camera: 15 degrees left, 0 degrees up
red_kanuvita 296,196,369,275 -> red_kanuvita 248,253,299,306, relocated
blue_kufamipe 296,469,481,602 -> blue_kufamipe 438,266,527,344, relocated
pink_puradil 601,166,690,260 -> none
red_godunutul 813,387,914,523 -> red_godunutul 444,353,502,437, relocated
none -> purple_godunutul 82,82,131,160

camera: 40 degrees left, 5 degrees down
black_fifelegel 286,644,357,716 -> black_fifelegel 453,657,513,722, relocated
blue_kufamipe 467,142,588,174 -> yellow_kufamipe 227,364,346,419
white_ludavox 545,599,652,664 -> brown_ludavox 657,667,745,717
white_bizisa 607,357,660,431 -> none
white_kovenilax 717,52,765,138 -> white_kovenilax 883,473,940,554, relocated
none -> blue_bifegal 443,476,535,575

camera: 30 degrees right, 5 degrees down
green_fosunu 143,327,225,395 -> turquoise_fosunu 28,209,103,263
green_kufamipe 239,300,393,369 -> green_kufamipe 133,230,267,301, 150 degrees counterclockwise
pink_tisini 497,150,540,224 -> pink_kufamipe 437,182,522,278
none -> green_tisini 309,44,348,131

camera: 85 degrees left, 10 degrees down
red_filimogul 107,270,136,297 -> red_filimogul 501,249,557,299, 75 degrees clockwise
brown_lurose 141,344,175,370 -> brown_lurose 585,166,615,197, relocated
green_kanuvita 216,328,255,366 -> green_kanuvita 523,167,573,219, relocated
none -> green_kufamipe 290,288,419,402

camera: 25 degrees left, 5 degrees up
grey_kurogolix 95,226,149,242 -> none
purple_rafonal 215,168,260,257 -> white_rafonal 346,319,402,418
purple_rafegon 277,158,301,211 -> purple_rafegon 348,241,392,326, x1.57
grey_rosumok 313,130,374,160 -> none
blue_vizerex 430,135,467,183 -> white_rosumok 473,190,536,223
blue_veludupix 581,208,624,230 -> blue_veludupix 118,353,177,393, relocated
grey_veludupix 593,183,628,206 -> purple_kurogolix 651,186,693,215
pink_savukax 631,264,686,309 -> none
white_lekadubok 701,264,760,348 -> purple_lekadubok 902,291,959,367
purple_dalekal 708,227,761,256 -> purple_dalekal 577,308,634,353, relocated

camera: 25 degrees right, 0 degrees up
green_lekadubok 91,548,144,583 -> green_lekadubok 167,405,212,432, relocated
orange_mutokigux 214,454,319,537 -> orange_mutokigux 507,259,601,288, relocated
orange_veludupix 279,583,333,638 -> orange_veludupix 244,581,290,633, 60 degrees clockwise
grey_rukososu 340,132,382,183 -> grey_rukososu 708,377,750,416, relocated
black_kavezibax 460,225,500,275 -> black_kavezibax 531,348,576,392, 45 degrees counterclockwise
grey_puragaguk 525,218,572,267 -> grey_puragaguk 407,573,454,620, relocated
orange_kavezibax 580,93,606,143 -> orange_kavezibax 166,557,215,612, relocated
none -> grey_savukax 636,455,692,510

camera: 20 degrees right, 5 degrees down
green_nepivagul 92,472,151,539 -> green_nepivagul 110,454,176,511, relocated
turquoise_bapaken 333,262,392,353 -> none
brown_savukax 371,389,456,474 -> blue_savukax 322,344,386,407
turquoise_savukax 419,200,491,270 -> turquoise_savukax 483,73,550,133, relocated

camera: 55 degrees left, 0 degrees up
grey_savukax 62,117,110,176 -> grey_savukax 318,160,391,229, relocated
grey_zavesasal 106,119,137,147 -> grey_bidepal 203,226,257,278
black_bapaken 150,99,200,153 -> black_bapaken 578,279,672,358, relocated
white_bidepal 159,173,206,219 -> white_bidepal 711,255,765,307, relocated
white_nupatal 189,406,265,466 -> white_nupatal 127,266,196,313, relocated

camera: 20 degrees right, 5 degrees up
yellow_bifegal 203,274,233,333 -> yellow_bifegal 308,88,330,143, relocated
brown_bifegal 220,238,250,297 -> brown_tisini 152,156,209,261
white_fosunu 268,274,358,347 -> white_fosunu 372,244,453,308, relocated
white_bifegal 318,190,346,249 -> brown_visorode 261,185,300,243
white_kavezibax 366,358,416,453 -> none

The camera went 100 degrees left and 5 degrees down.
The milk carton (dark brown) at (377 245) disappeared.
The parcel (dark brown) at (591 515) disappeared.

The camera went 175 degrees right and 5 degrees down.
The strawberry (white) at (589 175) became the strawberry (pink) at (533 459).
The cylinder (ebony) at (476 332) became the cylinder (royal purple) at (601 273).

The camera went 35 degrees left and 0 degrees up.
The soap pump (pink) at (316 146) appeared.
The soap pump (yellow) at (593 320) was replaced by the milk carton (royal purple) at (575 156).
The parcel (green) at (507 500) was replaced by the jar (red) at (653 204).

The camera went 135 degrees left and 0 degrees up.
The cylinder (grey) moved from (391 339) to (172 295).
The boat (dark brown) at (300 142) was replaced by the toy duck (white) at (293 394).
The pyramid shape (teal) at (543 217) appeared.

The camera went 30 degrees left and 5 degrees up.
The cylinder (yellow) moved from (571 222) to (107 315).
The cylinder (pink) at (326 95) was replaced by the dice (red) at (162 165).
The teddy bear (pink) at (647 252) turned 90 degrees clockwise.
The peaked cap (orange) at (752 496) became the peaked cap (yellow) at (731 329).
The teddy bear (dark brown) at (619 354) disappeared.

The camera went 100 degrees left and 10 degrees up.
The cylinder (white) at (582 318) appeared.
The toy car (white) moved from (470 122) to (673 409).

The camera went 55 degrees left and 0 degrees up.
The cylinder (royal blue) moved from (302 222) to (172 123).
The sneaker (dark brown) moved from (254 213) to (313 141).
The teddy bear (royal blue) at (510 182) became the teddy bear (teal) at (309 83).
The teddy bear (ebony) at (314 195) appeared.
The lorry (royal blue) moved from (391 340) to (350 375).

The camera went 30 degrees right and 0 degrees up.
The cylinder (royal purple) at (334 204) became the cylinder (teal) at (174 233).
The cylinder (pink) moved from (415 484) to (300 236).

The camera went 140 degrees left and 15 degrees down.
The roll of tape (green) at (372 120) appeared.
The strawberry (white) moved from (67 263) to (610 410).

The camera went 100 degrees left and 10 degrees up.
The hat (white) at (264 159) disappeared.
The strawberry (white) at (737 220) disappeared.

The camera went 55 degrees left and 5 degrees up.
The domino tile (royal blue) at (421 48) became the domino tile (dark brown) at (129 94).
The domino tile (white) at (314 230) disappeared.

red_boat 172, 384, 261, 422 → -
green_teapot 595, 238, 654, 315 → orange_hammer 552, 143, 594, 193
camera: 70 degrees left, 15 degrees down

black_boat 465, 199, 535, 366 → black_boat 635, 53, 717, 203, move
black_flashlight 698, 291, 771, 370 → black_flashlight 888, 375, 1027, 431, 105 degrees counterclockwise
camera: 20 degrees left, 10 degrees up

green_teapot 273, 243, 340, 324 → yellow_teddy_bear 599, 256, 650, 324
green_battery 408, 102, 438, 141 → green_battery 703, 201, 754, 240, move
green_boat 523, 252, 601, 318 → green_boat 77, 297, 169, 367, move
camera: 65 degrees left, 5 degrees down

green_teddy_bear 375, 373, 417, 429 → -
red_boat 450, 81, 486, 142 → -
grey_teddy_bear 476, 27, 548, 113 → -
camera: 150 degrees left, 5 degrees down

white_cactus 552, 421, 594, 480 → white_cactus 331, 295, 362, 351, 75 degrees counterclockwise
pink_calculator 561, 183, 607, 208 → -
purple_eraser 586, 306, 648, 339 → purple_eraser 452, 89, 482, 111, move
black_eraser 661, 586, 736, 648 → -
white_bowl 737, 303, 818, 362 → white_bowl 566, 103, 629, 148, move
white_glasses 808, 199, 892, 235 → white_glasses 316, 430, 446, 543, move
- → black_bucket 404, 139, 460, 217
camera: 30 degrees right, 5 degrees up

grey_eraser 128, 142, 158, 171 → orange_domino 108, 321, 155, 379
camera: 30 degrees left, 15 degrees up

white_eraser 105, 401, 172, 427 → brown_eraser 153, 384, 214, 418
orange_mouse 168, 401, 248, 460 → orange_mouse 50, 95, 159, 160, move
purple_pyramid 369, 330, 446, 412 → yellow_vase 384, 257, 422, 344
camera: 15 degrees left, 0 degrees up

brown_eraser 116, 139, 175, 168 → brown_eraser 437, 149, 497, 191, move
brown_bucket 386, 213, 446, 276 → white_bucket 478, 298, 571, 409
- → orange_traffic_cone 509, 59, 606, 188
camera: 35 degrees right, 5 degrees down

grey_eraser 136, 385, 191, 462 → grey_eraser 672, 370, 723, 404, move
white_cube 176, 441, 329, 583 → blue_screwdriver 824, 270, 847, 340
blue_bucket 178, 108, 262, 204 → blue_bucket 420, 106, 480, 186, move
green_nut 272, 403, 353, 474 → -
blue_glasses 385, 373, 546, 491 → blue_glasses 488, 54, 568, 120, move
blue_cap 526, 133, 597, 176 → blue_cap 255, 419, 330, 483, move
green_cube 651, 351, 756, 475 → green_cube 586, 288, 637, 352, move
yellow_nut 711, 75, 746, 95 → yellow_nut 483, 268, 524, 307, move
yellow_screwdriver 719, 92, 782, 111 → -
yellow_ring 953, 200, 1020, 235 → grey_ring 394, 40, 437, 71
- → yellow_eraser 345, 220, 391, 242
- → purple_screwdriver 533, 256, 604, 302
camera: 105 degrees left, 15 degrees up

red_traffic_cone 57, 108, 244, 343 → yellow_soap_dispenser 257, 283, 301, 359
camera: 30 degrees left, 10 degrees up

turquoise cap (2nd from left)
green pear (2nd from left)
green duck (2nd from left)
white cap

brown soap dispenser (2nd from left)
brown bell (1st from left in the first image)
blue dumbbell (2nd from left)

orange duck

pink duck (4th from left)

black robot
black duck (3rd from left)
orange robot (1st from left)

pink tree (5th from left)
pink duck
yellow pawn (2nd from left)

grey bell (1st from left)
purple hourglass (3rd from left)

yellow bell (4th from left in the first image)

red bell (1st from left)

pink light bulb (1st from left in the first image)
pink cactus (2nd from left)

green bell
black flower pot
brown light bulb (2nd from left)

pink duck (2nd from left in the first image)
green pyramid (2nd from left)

What you should do: In the material above, find the line containing "pink_puradil 601,166,690,260 -> none" and the line containing "red_filimogul 107,270,136,297 ->", then write out exactly those two lines and every line between them, and nothing more.

Answer below:
pink_puradil 601,166,690,260 -> none
red_godunutul 813,387,914,523 -> red_godunutul 444,353,502,437, relocated
none -> purple_godunutul 82,82,131,160

camera: 40 degrees left, 5 degrees down
black_fifelegel 286,644,357,716 -> black_fifelegel 453,657,513,722, relocated
blue_kufamipe 467,142,588,174 -> yellow_kufamipe 227,364,346,419
white_ludavox 545,599,652,664 -> brown_ludavox 657,667,745,717
white_bizisa 607,357,660,431 -> none
white_kovenilax 717,52,765,138 -> white_kovenilax 883,473,940,554, relocated
none -> blue_bifegal 443,476,535,575

camera: 30 degrees right, 5 degrees down
green_fosunu 143,327,225,395 -> turquoise_fosunu 28,209,103,263
green_kufamipe 239,300,393,369 -> green_kufamipe 133,230,267,301, 150 degrees counterclockwise
pink_tisini 497,150,540,224 -> pink_kufamipe 437,182,522,278
none -> green_tisini 309,44,348,131

camera: 85 degrees left, 10 degrees down
red_filimogul 107,270,136,297 -> red_filimogul 501,249,557,299, 75 degrees clockwise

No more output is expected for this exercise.